**Task to carry out:**
Each line of data below must be printed exactly as written, with any pictures removed.

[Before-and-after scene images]
^^^^^^^^^^^^^^^^

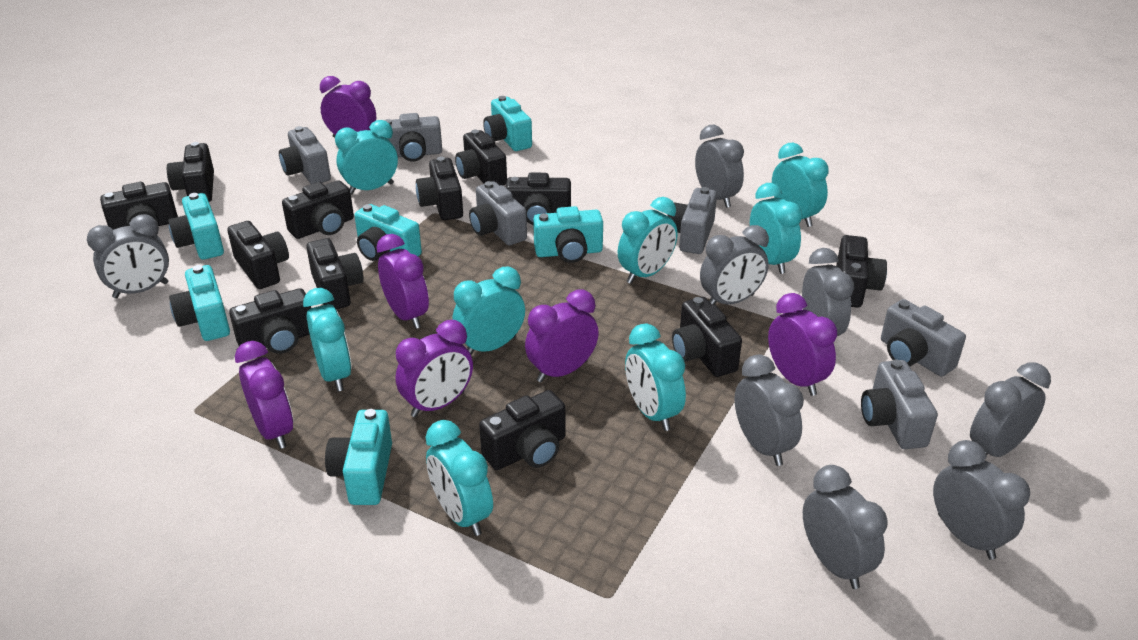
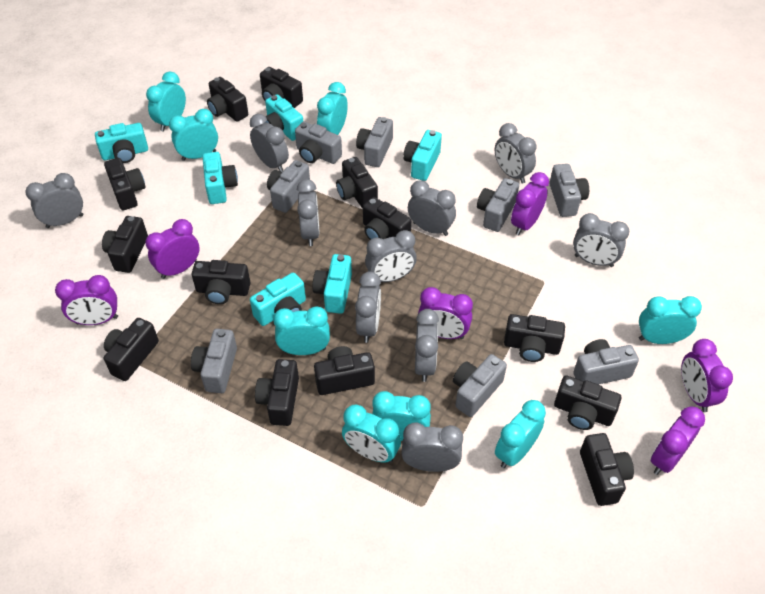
black camera: 12 -> 13
grey camera: 6 -> 8
grey clock: 8 -> 10

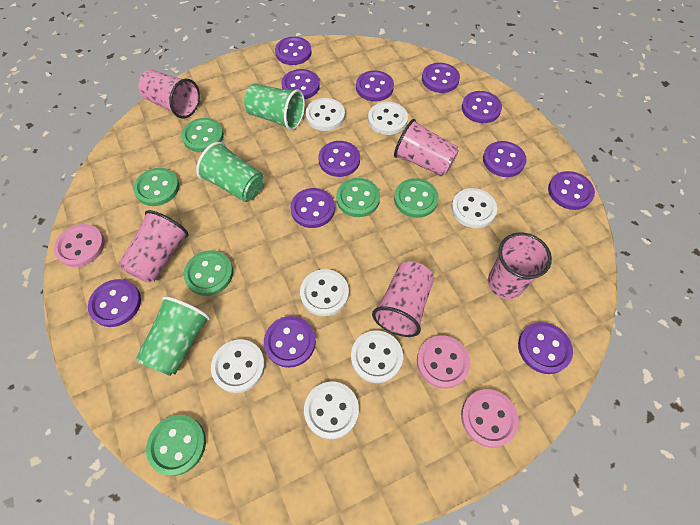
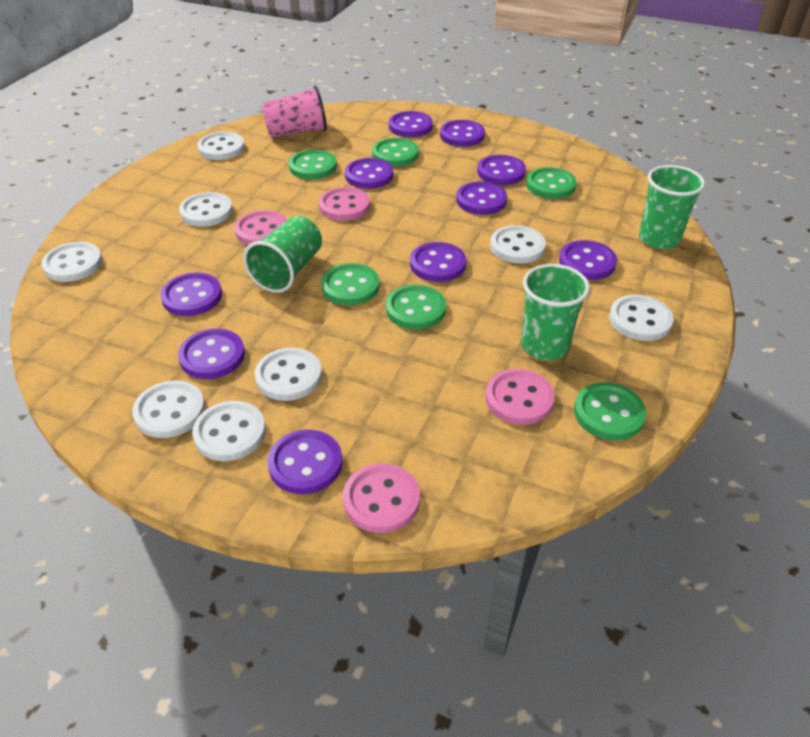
pink button: 3 -> 4
pink cup: 5 -> 1
purple button: 12 -> 10
white button: 7 -> 8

^^^^^^^^^^^^^^^^

**Final answer:**
black camera: 12 -> 13
grey camera: 6 -> 8
grey clock: 8 -> 10

pink button: 3 -> 4
pink cup: 5 -> 1
purple button: 12 -> 10
white button: 7 -> 8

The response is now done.